Data records:

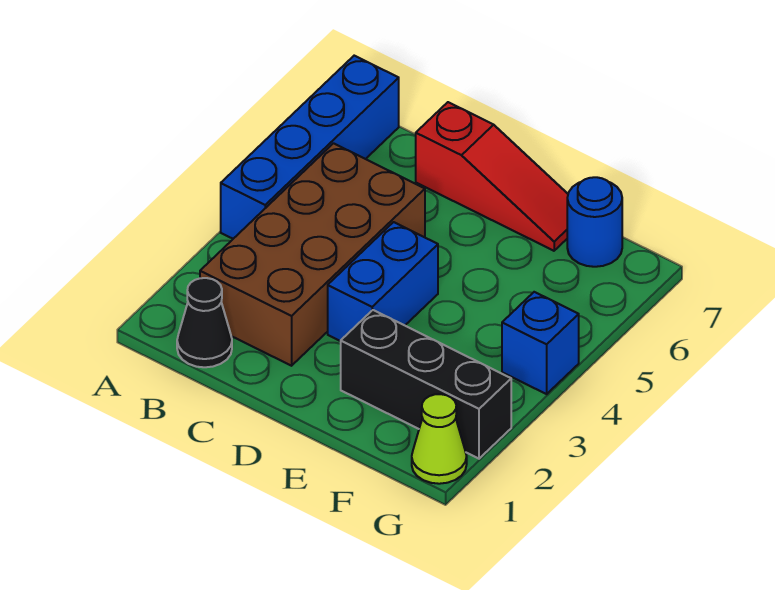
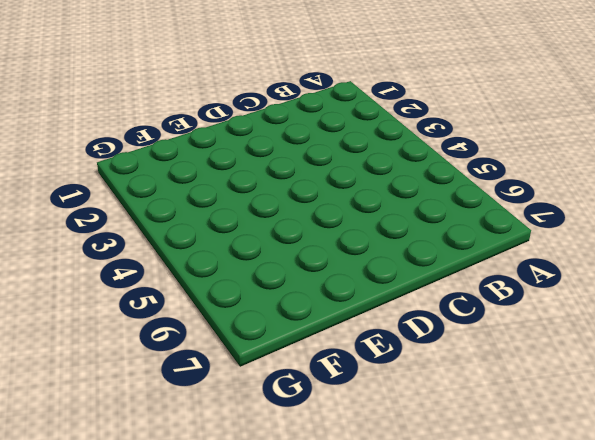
none -> blue 1x4 brick [221,56,399,239]
none -> black 1x1 cone [177,278,232,367]

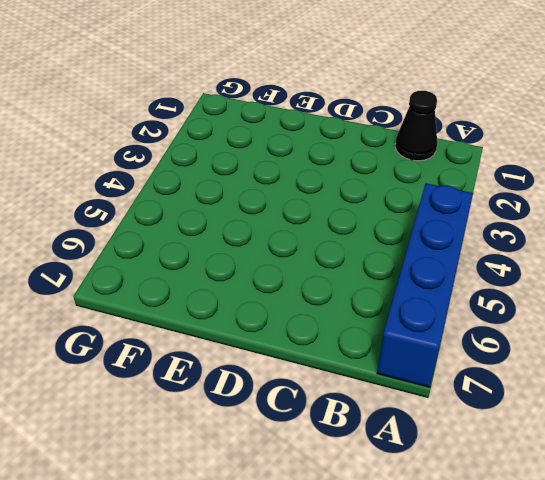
none -> brown 2x4 brick [200,143,425,366]
none -> red 1x3 slope [416,102,568,251]

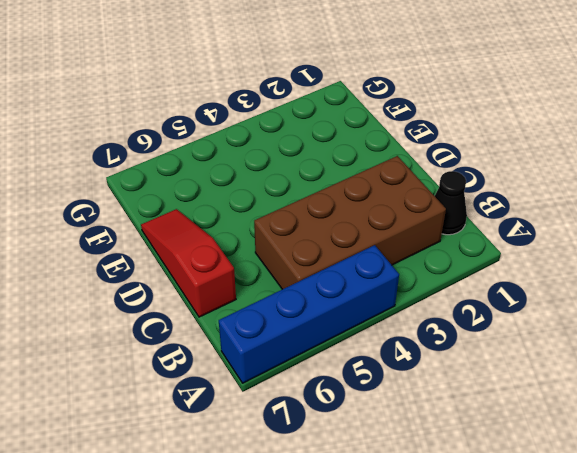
none -> blue 1x2 brick [328,222,438,341]
none -> black 1x3 brick [341,310,511,459]

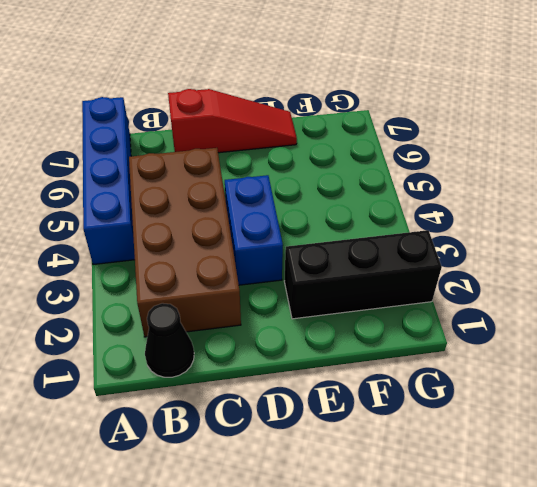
none -> blue 1x1 round brick [567,177,622,267]
none -> lime 1x1 cone [412,394,467,484]

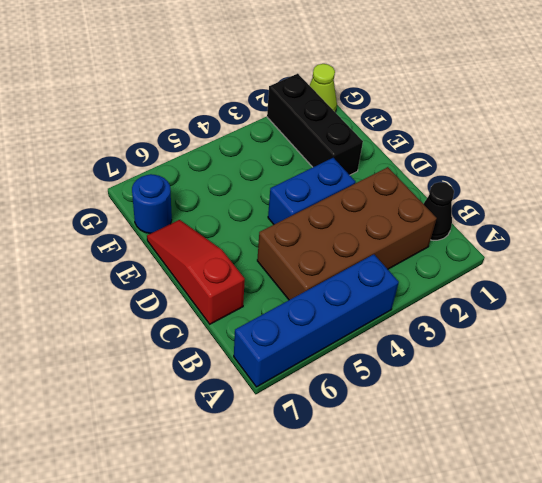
none -> blue 1x1 brick [502,292,579,394]

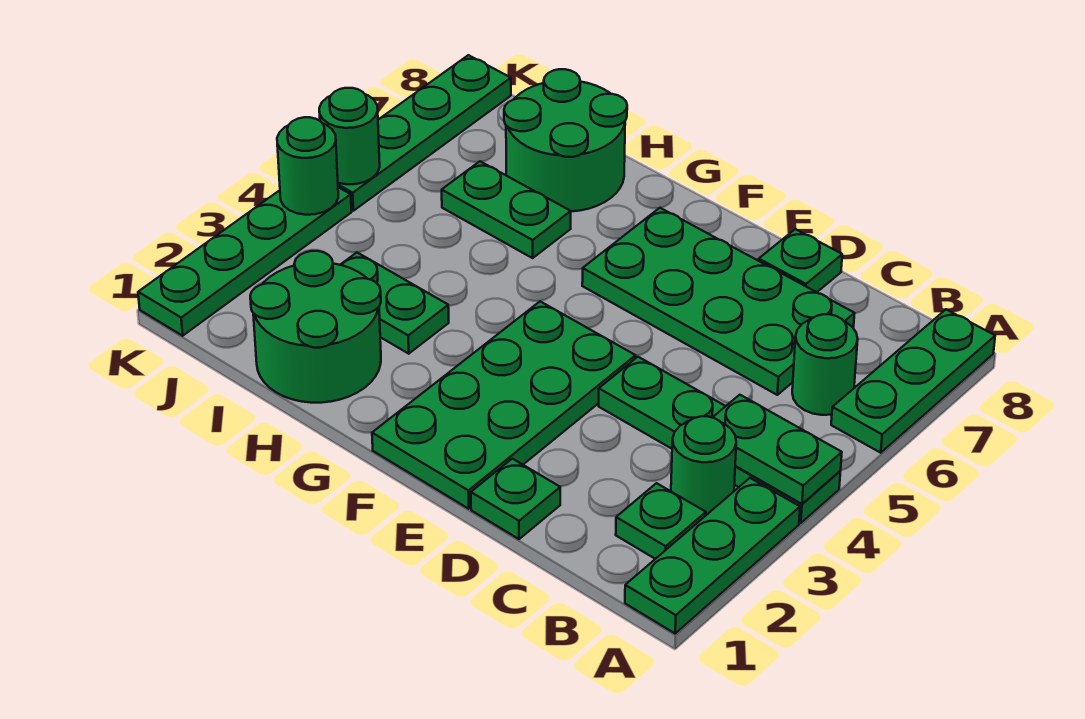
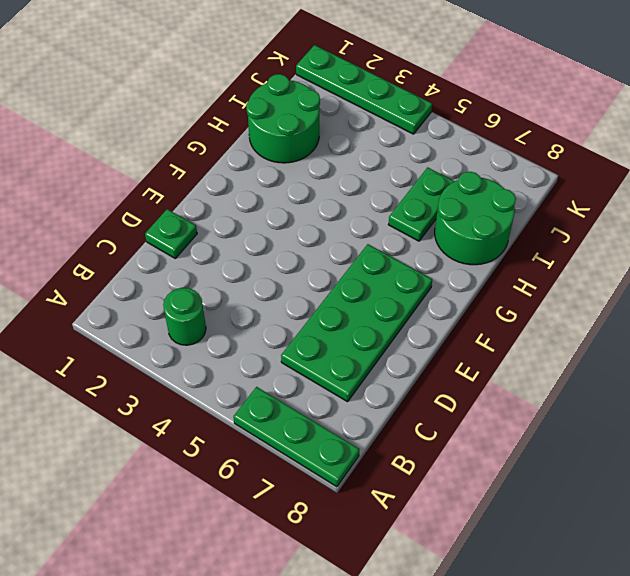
none -> green 1x3 plate [625,478,800,633]
none -> green 1x4 plate [599,357,841,523]
none -> green 1x1 plate [616,483,706,559]

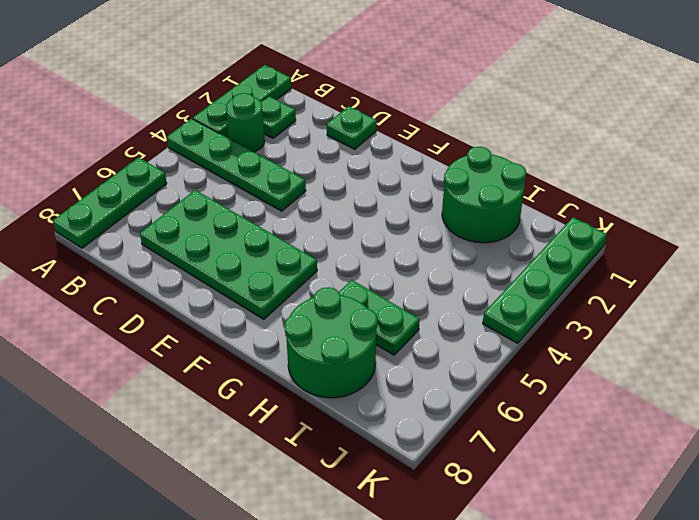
none -> green 1x1 round brick [792,314,858,415]
none -> green 1x1 plate [759,229,842,292]
none -> green 2x4 plate [372,301,636,509]

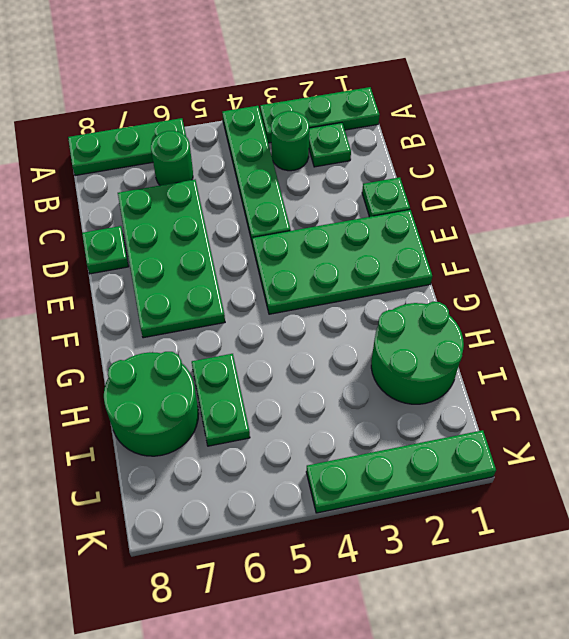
none -> green 1x2 plate [340,252,449,354]
none -> green 1x4 plate [338,55,511,211]
none -> green 1x2 plate [712,395,842,504]

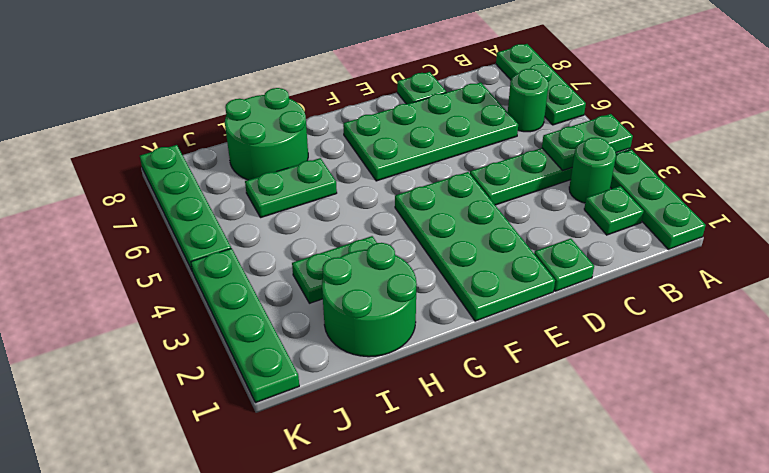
none -> green 1x1 round brick [277,117,338,215]
none -> green 1x1 round brick [319,88,380,184]

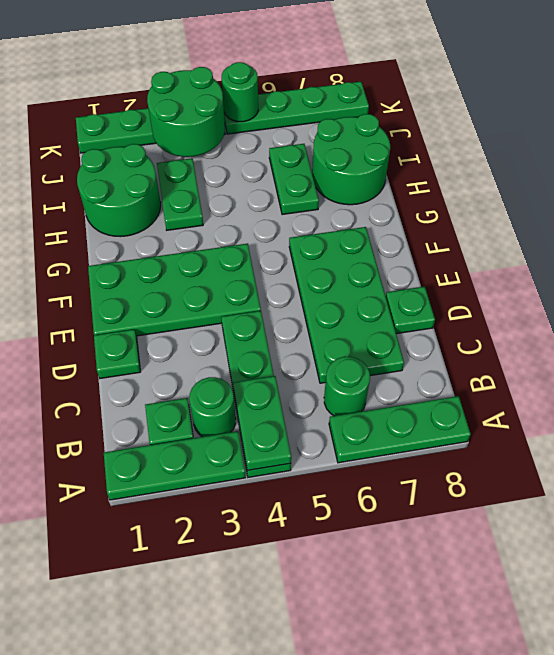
green 2x2 round brick [147,67,225,157] -> green 1x1 round brick [277,117,338,215]

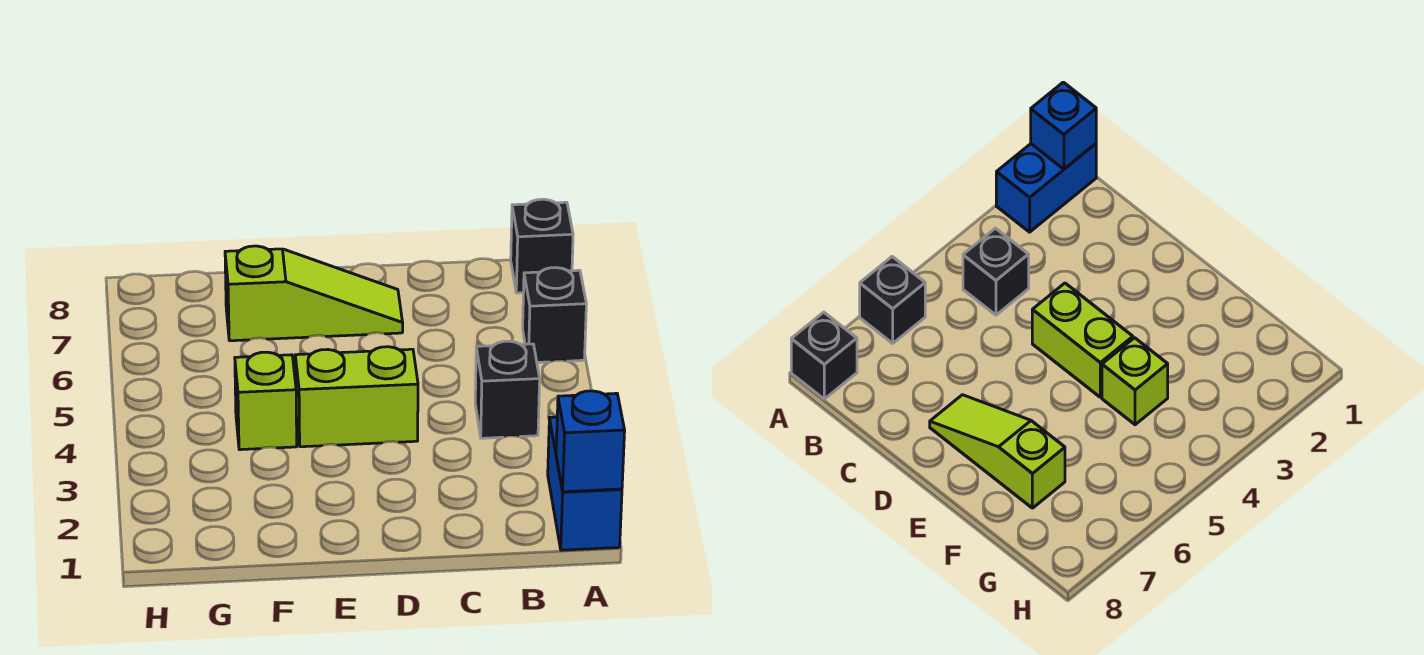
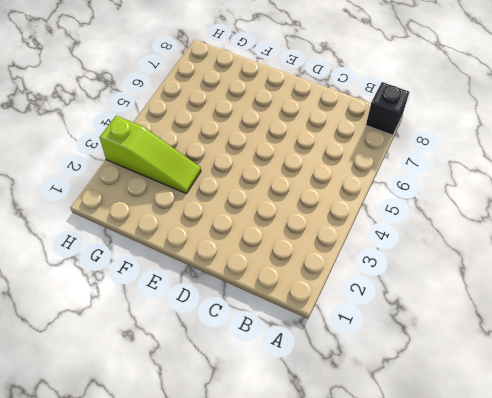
lime 1x3 slope [100,116,201,194] -> lime 1x3 slope moved to [225,246,403,341]
none -> blue 1x2 brick [548,417,622,550]
none -> black 1x1 brick [523,268,586,362]

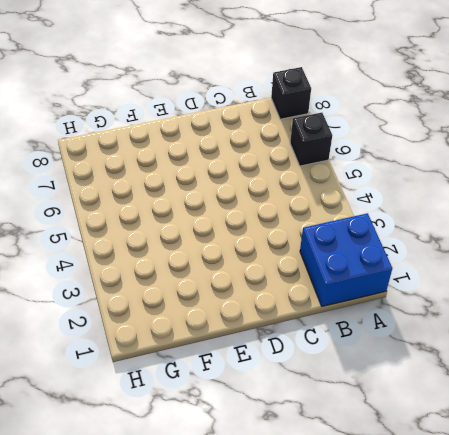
blue 2x2 brick [300,213,392,306] -> blue 1x2 brick [548,417,622,550]
none -> black 1x1 brick [475,341,540,438]
none -> lime 1x2 brick [295,347,418,447]

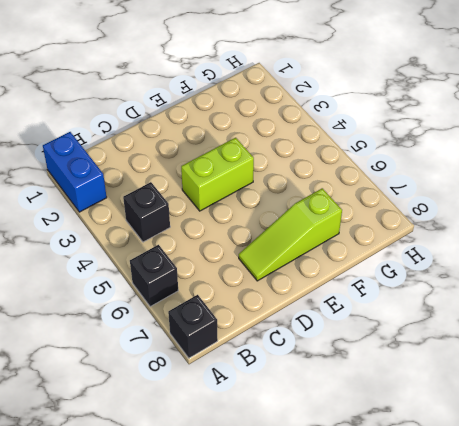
none -> lime 1x1 brick [235,352,297,450]
none -> blue 1x1 brick [556,391,625,492]

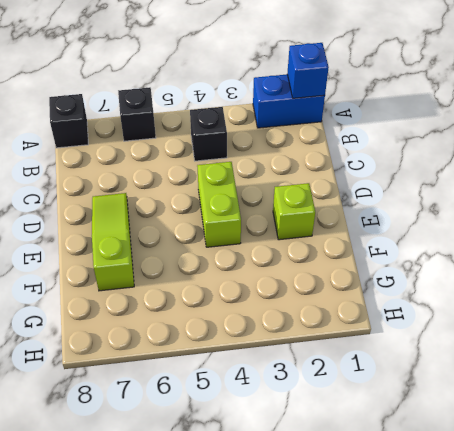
lime 1x1 brick [273,183,315,240] -> lime 1x1 brick moved to [235,352,297,450]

Task goal:
Each entry must be reproduced word for word, and any image among them left out.

Response area:
none -> blue 1x4 brick [221,56,399,239]
none -> black 1x1 cone [177,278,232,367]

none -> brown 2x4 brick [200,143,425,366]
none -> red 1x3 slope [416,102,568,251]

none -> blue 1x2 brick [328,222,438,341]
none -> black 1x3 brick [341,310,511,459]

none -> blue 1x1 round brick [567,177,622,267]
none -> lime 1x1 cone [412,394,467,484]

none -> blue 1x1 brick [502,292,579,394]

none -> green 1x3 plate [625,478,800,633]
none -> green 1x4 plate [599,357,841,523]
none -> green 1x1 plate [616,483,706,559]

none -> green 1x1 round brick [792,314,858,415]
none -> green 1x1 plate [759,229,842,292]
none -> green 2x4 plate [372,301,636,509]

none -> green 1x2 plate [340,252,449,354]
none -> green 1x4 plate [338,55,511,211]
none -> green 1x2 plate [712,395,842,504]

none -> green 1x1 round brick [277,117,338,215]
none -> green 1x1 round brick [319,88,380,184]

green 2x2 round brick [147,67,225,157] -> green 1x1 round brick [277,117,338,215]

lime 1x3 slope [100,116,201,194] -> lime 1x3 slope moved to [225,246,403,341]
none -> blue 1x2 brick [548,417,622,550]
none -> black 1x1 brick [523,268,586,362]

blue 2x2 brick [300,213,392,306] -> blue 1x2 brick [548,417,622,550]
none -> black 1x1 brick [475,341,540,438]
none -> lime 1x2 brick [295,347,418,447]

none -> lime 1x1 brick [235,352,297,450]
none -> blue 1x1 brick [556,391,625,492]

lime 1x1 brick [273,183,315,240] -> lime 1x1 brick moved to [235,352,297,450]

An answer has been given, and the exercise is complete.